EXERCISE BRIEF = Scan the records for "grey" and copy each line that contains it.

DATA SUPPLIED =

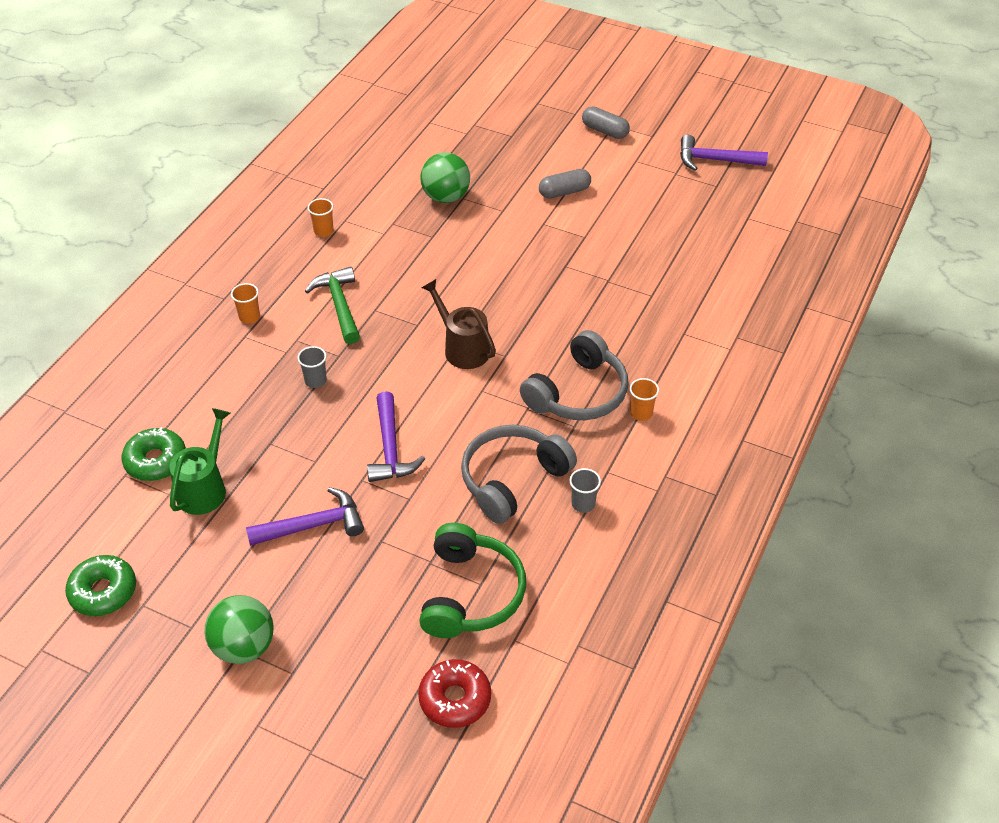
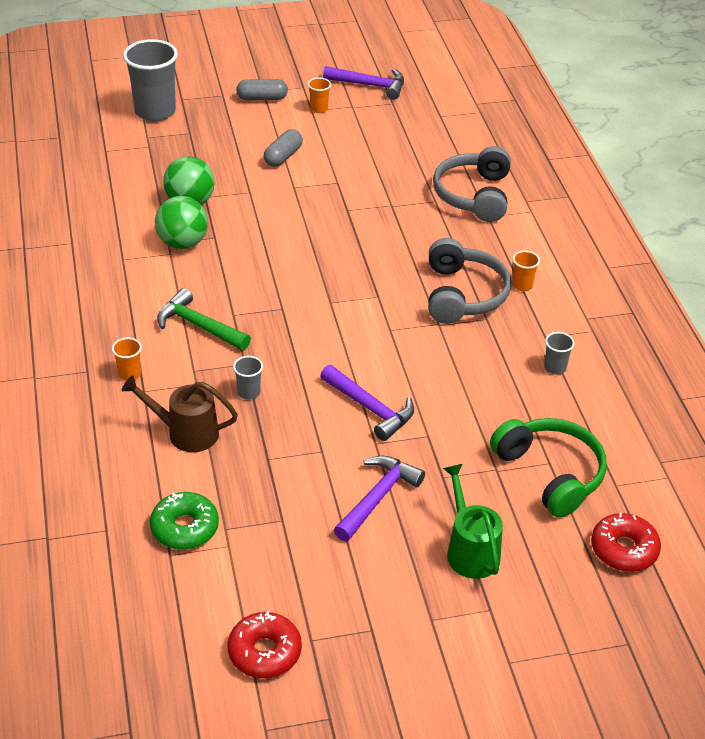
camera: 40 degrees left, 5 degrees down
(103, 591) = (264, 652): green donut -> red donut
(205, 488) = (254, 523): green watering can -> green watering can (470, 550)
(244, 647) = (431, 616): green ball -> green ball (183, 243)
(323, 231) = (114, 276): orange cup -> orange cup (319, 109)
(462, 348) = (339, 307): brown watering can -> brown watering can (185, 433)
(504, 105) = (155, 111): none -> grey cup
(513, 480) = (487, 379): grey headphones -> grey headphones (474, 195)
(714, 160) = (370, 85): purple hammer -> purple hammer turned 135 degrees counterclockwise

SOLVED PROBLEM =
(504, 105) = (155, 111): none -> grey cup
(513, 480) = (487, 379): grey headphones -> grey headphones (474, 195)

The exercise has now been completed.